## Exercise description
Copy out all lines of the records in which the word "green" appears.
[Entries shown — start]
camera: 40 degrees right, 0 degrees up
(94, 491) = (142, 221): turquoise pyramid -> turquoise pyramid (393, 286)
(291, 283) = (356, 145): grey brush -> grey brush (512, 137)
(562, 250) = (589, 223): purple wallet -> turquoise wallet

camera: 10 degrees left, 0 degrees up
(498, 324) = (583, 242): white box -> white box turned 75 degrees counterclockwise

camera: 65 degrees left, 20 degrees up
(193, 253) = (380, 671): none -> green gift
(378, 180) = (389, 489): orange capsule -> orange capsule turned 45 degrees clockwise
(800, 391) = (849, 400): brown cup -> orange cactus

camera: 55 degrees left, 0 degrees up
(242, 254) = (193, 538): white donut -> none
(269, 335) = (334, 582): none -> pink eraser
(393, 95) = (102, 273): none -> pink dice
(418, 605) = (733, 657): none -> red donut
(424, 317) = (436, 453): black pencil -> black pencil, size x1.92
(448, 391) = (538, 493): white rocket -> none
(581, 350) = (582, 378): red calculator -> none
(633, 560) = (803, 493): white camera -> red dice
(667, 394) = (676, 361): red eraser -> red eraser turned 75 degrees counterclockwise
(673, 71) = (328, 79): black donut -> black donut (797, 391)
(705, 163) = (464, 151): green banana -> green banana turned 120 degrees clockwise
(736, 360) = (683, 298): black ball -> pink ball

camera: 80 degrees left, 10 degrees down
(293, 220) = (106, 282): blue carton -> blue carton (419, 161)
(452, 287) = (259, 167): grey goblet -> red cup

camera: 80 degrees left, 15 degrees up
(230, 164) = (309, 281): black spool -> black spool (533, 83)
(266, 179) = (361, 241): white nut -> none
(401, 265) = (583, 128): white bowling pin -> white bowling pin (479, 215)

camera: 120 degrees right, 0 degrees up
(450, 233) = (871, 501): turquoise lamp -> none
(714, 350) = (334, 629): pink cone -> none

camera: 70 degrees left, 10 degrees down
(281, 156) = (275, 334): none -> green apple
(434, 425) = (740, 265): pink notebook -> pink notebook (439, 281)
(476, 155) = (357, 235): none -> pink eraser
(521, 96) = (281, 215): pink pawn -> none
[Entries shown — finish]
## Task solution
(193, 253) = (380, 671): none -> green gift
(705, 163) = (464, 151): green banana -> green banana turned 120 degrees clockwise
(281, 156) = (275, 334): none -> green apple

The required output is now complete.